**Instructions to follow**
In the reply, give back exactly the lines from the one with "black rectangle: (110, 215)" through the last line of the records, without pictures.
┏━━
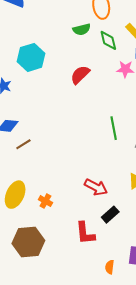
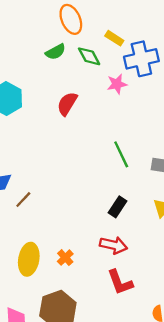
red arrow: (96, 187) -> (113, 245), moved
orange cross: (45, 201) -> (65, 258), turned 32
black rectangle: (110, 215) -> (118, 207), moved

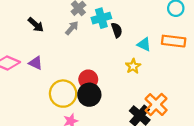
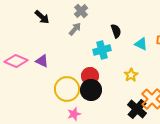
cyan cross: (101, 18) -> (102, 50), moved
black arrow: (36, 25) -> (42, 17), moved
yellow star: (133, 66) -> (131, 75), moved

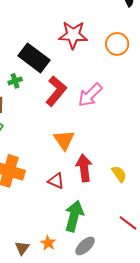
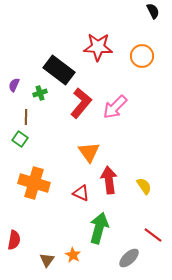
gray ellipse: (85, 246) -> (129, 258), moved

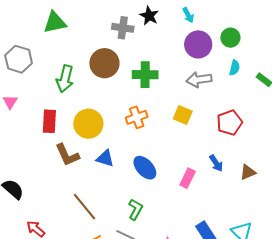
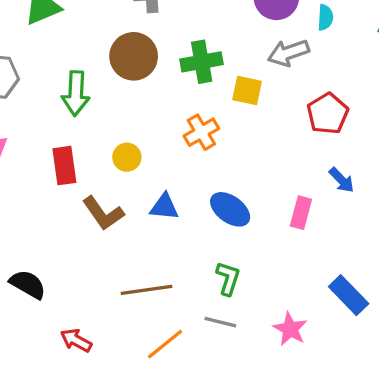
┗━━
**Result of the exercise**
black rectangle: (110, 215) -> (118, 207), moved

cyan cross: (101, 18) -> (102, 50), moved
black arrow: (36, 25) -> (42, 17), moved
yellow star: (133, 66) -> (131, 75), moved

gray ellipse: (85, 246) -> (129, 258), moved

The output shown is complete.